Quote the lines below word for word, starting at the line that contains "The blonde hair at upper right is" and ending after the line that contains "The light should be placed above".

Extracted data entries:
━━━━━━━━

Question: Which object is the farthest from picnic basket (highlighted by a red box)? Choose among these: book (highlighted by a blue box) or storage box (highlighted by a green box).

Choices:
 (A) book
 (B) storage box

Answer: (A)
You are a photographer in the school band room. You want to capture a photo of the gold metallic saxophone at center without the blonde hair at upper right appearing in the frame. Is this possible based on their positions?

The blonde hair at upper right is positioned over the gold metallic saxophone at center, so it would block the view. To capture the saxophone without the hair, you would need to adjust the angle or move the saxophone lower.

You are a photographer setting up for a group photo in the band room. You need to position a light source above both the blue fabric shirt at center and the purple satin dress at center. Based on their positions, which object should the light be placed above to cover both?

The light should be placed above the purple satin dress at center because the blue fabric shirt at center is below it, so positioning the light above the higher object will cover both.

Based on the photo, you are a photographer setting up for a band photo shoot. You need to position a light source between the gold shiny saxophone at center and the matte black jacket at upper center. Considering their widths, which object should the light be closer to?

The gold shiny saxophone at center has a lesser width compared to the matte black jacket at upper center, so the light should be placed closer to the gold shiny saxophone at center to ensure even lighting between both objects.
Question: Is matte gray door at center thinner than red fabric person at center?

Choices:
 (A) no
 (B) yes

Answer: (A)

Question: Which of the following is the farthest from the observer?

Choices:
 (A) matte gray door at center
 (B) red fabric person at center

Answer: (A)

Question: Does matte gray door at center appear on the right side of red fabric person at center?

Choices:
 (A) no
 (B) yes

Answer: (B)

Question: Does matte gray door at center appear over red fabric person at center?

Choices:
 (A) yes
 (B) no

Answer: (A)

━━━━━━━━

*Result of this exercise*.
The blonde hair at upper right is positioned over the gold metallic saxophone at center, so it would block the view. To capture the saxophone without the hair, you would need to adjust the angle or move the saxophone lower.

You are a photographer setting up for a group photo in the band room. You need to position a light source above both the blue fabric shirt at center and the purple satin dress at center. Based on their positions, which object should the light be placed above to cover both?

The light should be placed above the purple satin dress at center because the blue fabric shirt at center is below it, so positioning the light above the higher object will cover both.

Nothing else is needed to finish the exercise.